═════ Extracted information ═════

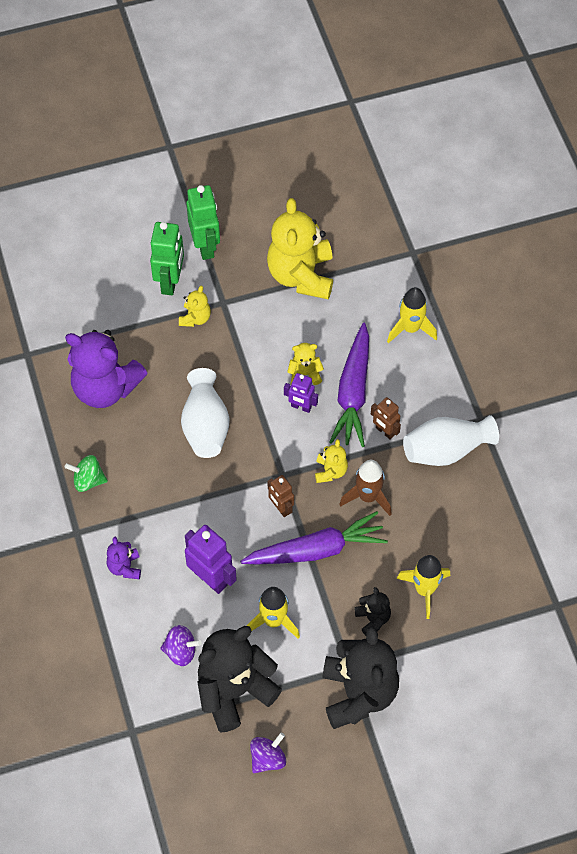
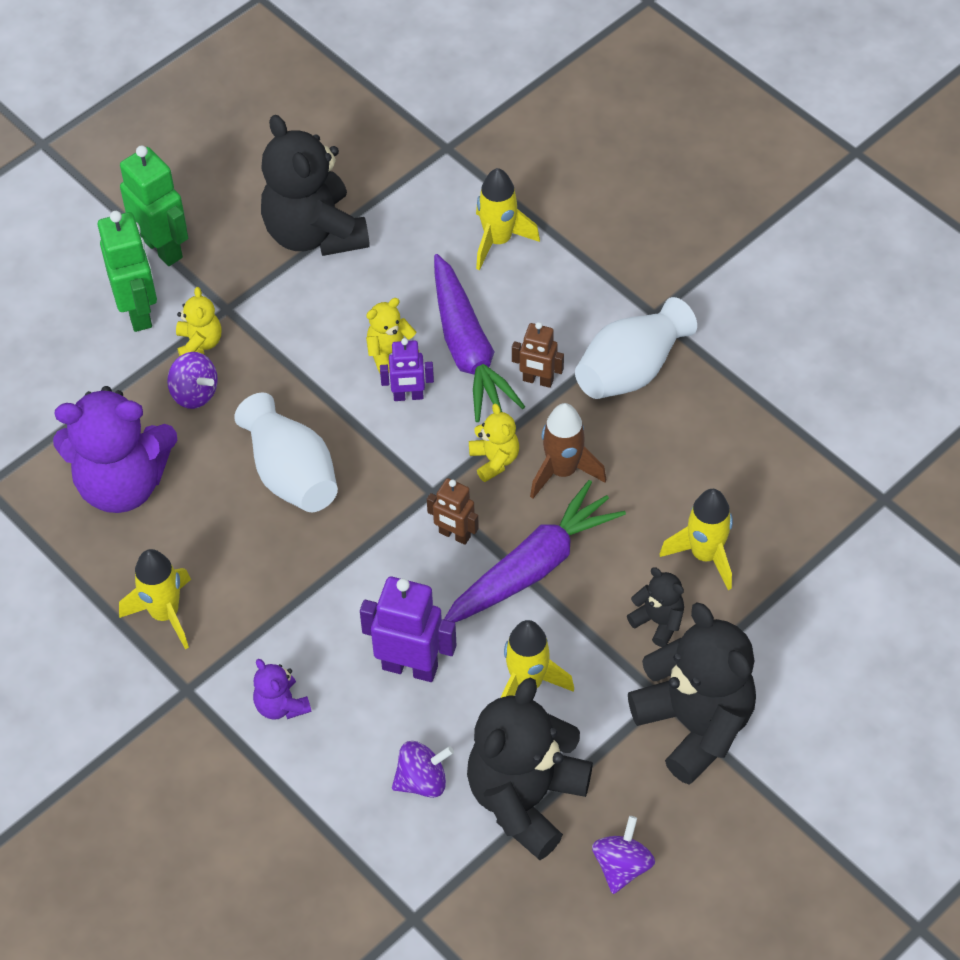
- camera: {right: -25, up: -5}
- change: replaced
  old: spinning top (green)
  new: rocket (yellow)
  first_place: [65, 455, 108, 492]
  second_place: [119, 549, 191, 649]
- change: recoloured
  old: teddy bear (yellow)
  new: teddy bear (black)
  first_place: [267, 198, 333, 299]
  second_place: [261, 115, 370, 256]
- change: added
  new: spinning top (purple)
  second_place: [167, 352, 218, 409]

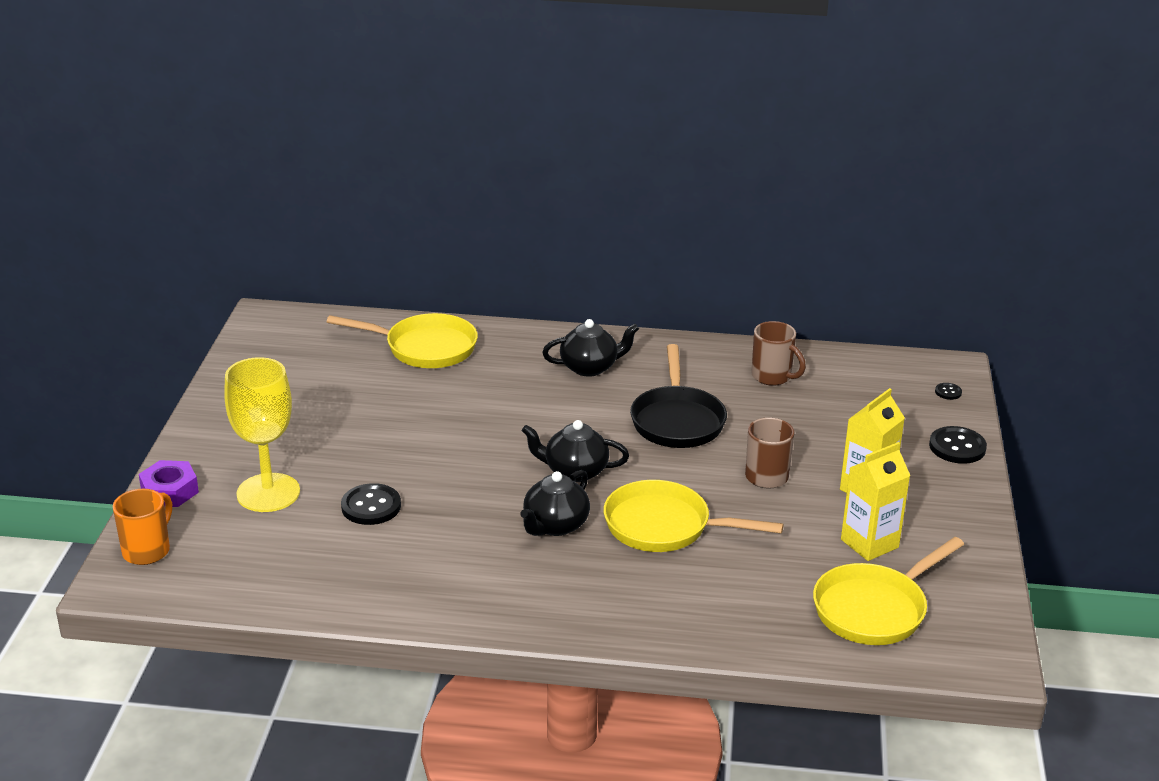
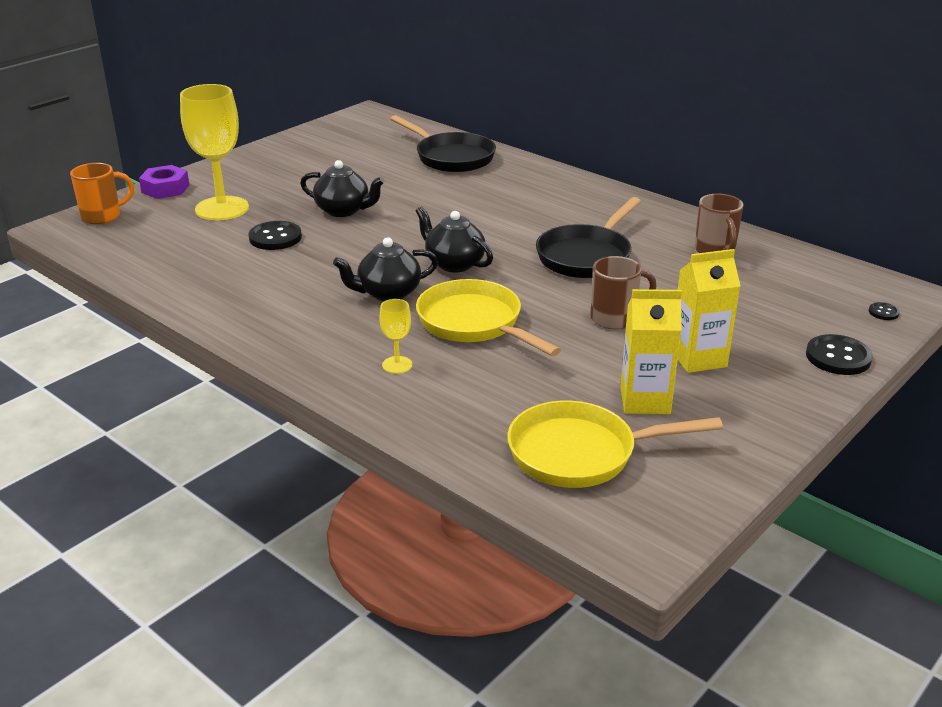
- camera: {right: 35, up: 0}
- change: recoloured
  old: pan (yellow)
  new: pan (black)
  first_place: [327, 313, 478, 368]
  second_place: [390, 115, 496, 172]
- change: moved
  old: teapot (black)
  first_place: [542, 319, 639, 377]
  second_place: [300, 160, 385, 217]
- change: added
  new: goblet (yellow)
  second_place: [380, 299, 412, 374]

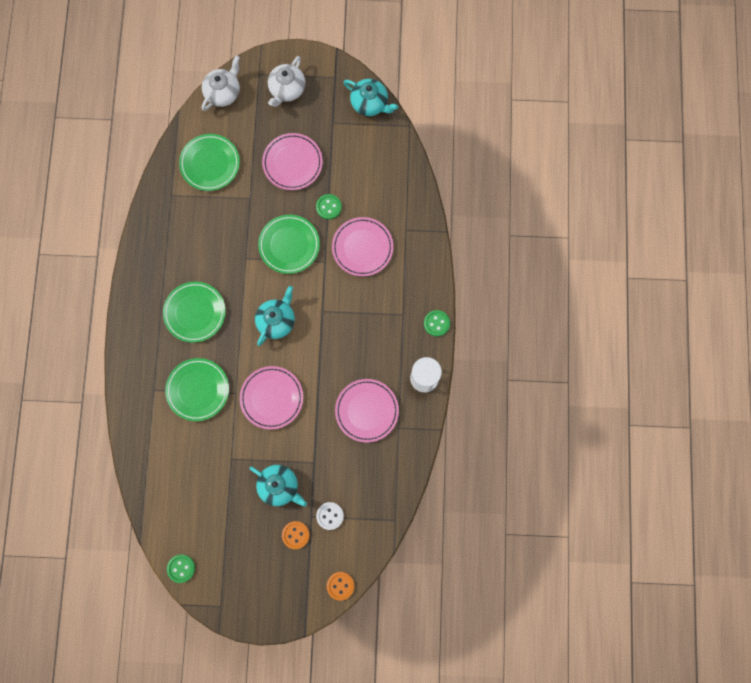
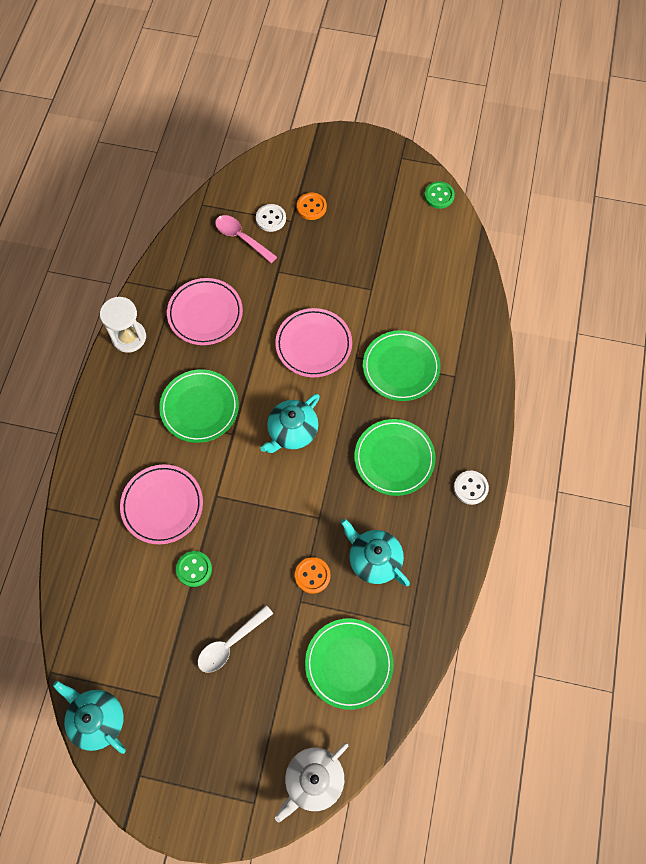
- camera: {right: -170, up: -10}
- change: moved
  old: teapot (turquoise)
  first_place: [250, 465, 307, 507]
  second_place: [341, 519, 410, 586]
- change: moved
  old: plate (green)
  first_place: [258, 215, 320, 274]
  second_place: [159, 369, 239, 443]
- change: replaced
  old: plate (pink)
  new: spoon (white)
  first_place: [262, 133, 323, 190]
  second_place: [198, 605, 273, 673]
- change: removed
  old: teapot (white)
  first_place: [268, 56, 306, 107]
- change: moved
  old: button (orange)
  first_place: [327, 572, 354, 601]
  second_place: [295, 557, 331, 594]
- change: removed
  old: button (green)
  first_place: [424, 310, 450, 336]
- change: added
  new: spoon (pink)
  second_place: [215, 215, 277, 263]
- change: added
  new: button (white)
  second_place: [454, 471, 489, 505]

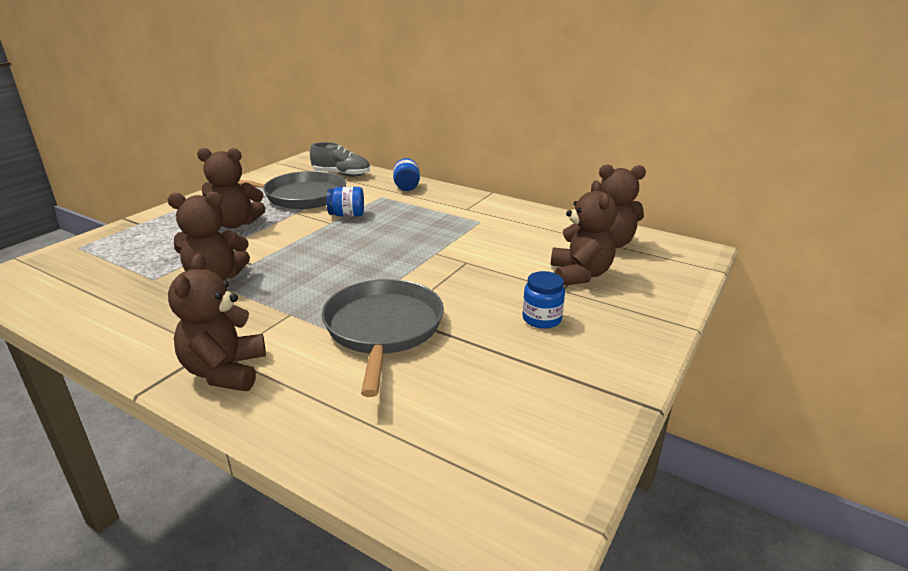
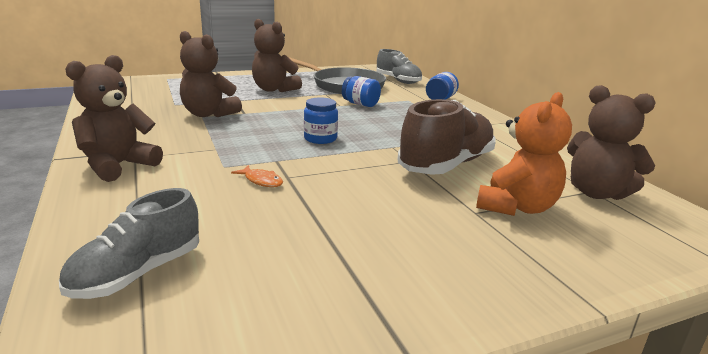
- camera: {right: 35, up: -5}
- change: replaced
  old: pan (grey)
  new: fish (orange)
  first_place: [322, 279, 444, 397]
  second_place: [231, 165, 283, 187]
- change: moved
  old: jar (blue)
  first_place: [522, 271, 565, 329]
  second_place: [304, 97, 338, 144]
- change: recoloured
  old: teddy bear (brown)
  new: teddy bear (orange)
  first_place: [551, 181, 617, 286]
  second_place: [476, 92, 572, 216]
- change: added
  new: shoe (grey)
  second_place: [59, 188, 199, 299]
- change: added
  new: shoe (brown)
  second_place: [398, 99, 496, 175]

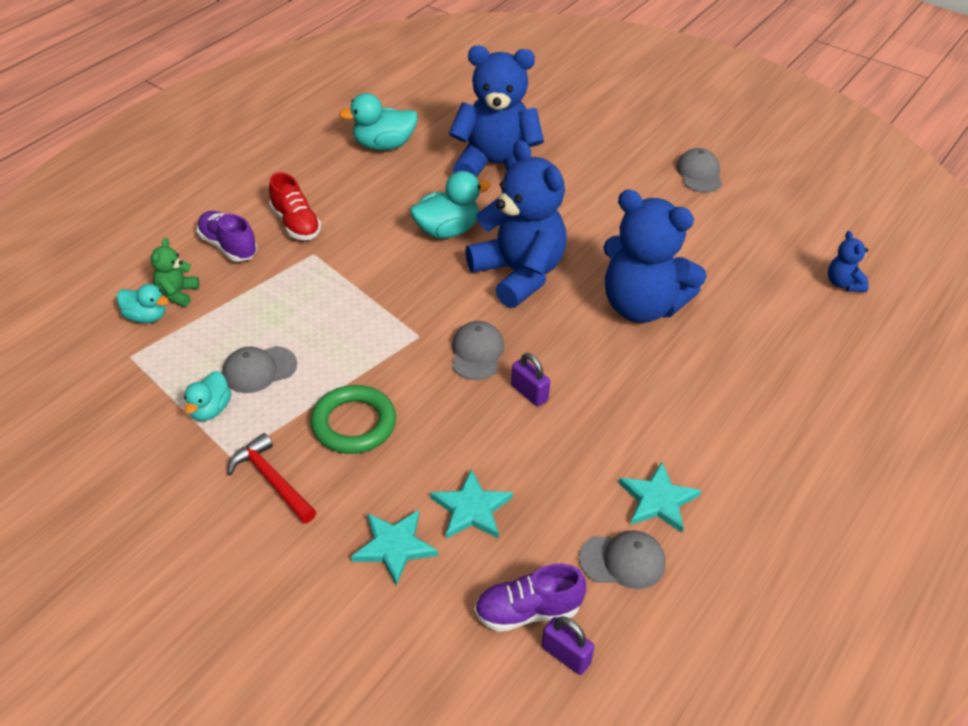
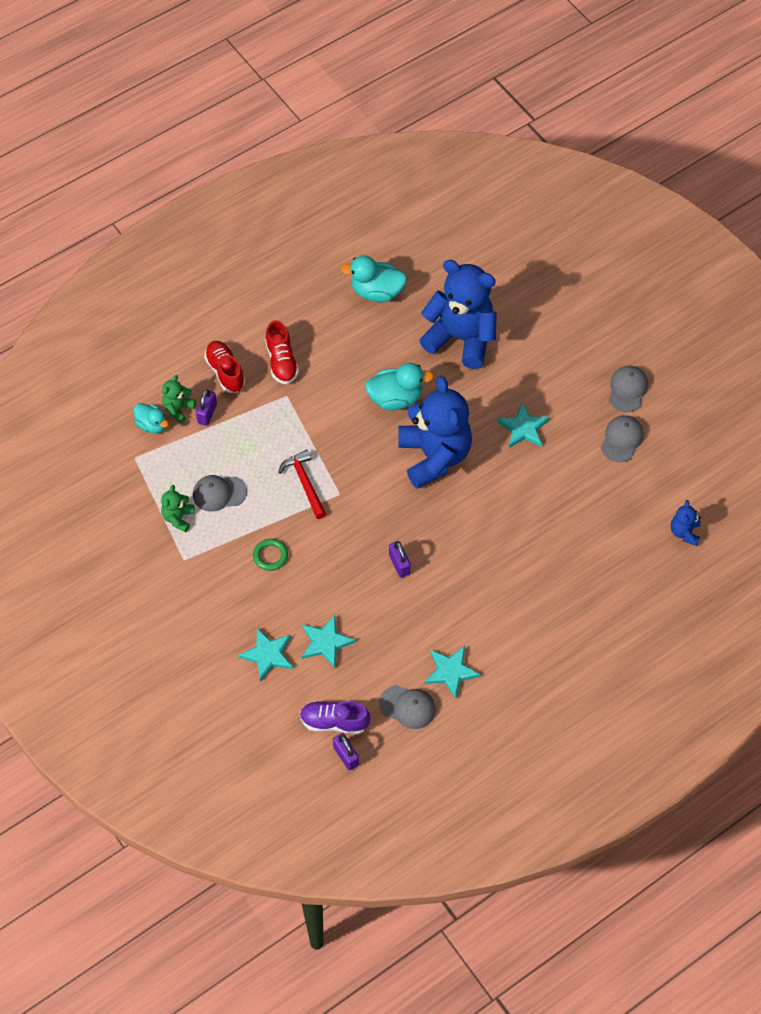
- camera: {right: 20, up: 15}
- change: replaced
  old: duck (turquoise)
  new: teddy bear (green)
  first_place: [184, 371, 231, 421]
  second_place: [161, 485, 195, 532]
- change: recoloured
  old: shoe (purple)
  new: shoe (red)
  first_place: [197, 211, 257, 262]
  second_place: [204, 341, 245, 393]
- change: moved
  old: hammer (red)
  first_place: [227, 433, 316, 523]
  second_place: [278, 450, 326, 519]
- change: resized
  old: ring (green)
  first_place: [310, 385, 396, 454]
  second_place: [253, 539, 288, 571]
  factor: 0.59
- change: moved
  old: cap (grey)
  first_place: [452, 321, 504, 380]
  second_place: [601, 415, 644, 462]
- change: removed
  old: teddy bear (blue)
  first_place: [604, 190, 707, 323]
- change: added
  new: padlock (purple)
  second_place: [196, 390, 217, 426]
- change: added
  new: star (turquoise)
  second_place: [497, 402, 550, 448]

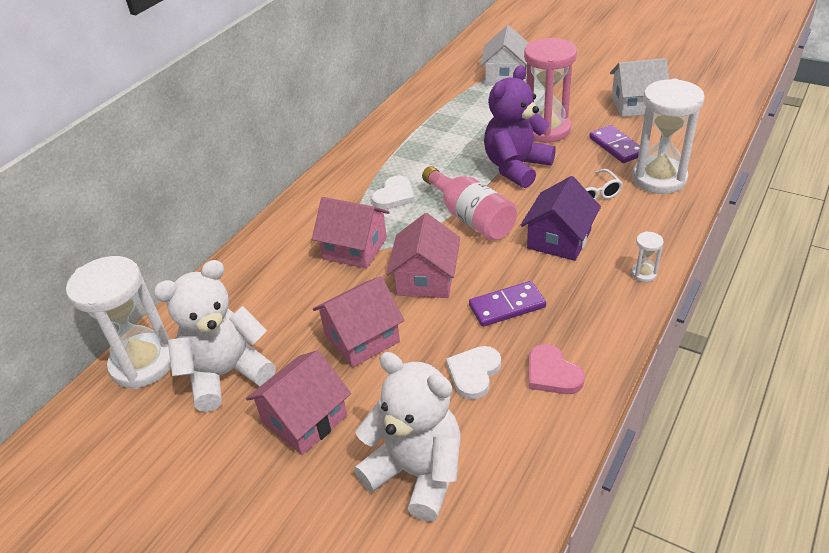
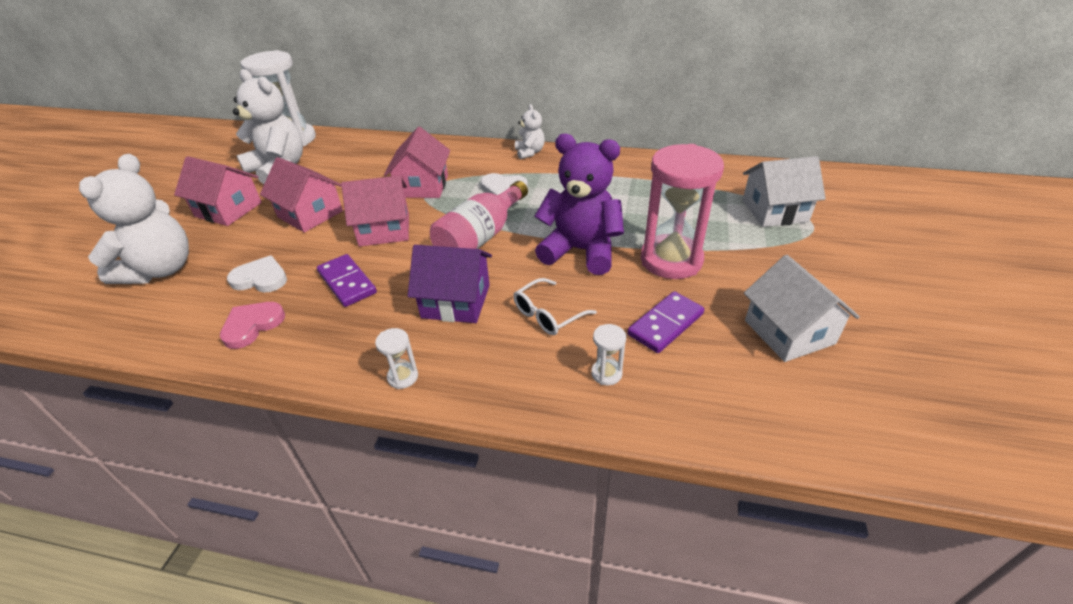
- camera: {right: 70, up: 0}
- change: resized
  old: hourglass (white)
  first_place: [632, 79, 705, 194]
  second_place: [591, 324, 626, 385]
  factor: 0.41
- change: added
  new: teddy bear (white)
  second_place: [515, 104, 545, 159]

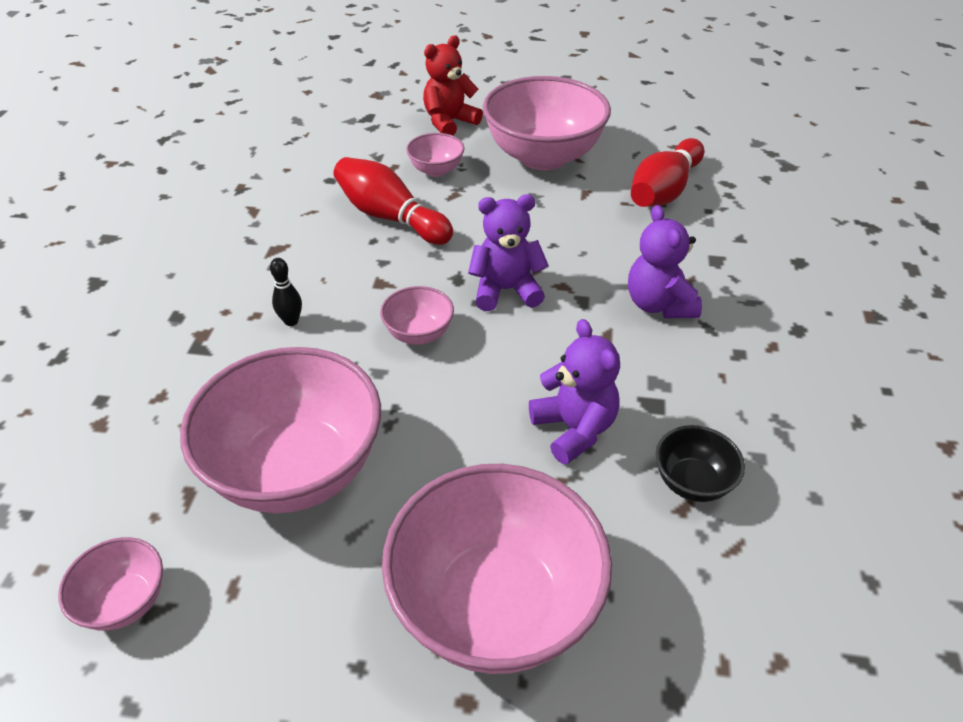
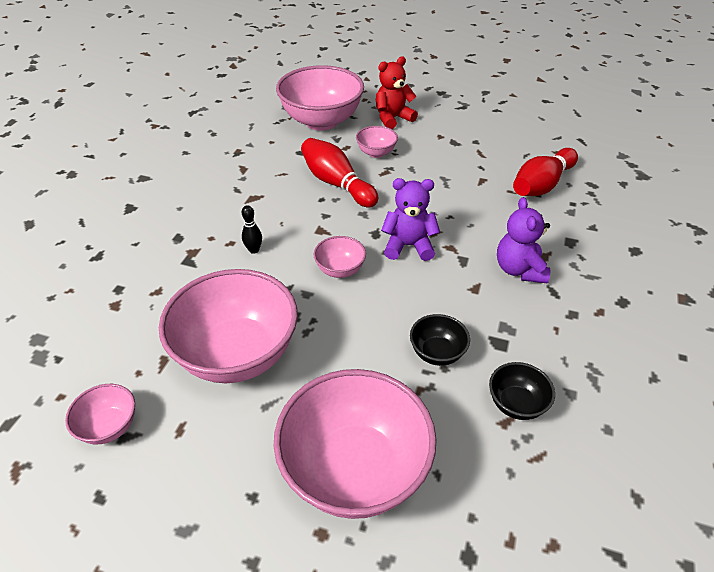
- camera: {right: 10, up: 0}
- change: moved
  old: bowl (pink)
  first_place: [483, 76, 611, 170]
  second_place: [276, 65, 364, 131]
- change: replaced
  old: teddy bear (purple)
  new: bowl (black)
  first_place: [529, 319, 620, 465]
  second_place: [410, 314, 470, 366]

═════

Take the lines above from the one containing "new: rocket (yellow)" to the one containing "new: spinning top (purple)" and retype them exactly, both ends included, with nothing added.

  new: rocket (yellow)
  first_place: [65, 455, 108, 492]
  second_place: [119, 549, 191, 649]
- change: recoloured
  old: teddy bear (yellow)
  new: teddy bear (black)
  first_place: [267, 198, 333, 299]
  second_place: [261, 115, 370, 256]
- change: added
  new: spinning top (purple)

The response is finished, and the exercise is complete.